- **Task instructions**
An exact reproduction of the lines from the one with "(624, 71) = (593, 324): blue tape -> none" to the end of the data below is required. No other lines may be included.

- **Information shown**
#####

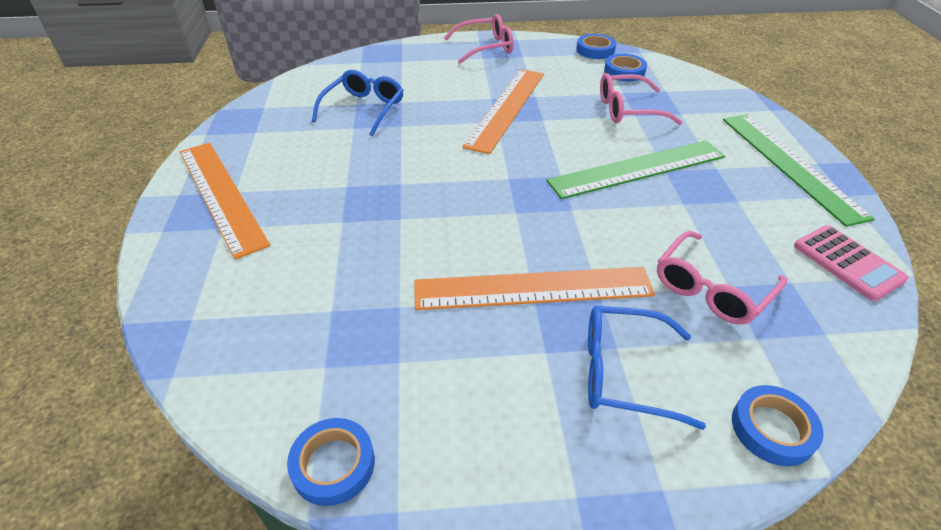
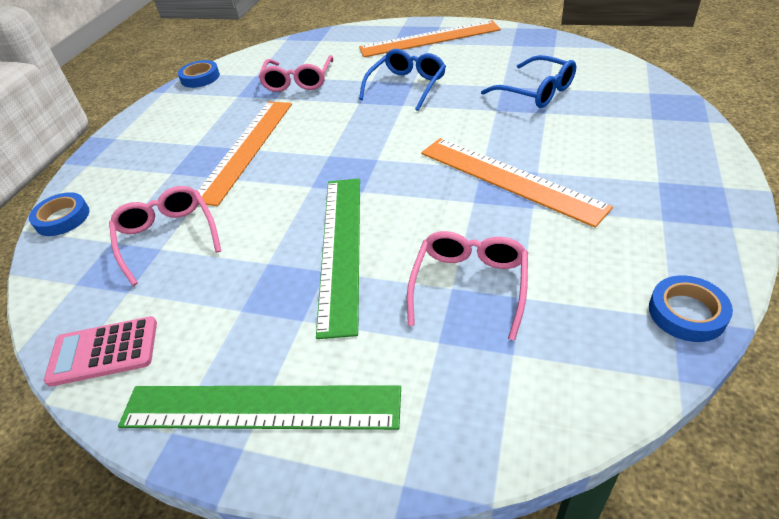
camera: 115 degrees right, 0 degrees up
(485, 47) = (696, 189): pink glasses -> pink glasses (298, 81)
(624, 71) = (593, 324): blue tape -> none
(625, 372) = (152, 171): blue glasses -> blue glasses (406, 86)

#####

- **Output for this task**
(624, 71) = (593, 324): blue tape -> none
(625, 372) = (152, 171): blue glasses -> blue glasses (406, 86)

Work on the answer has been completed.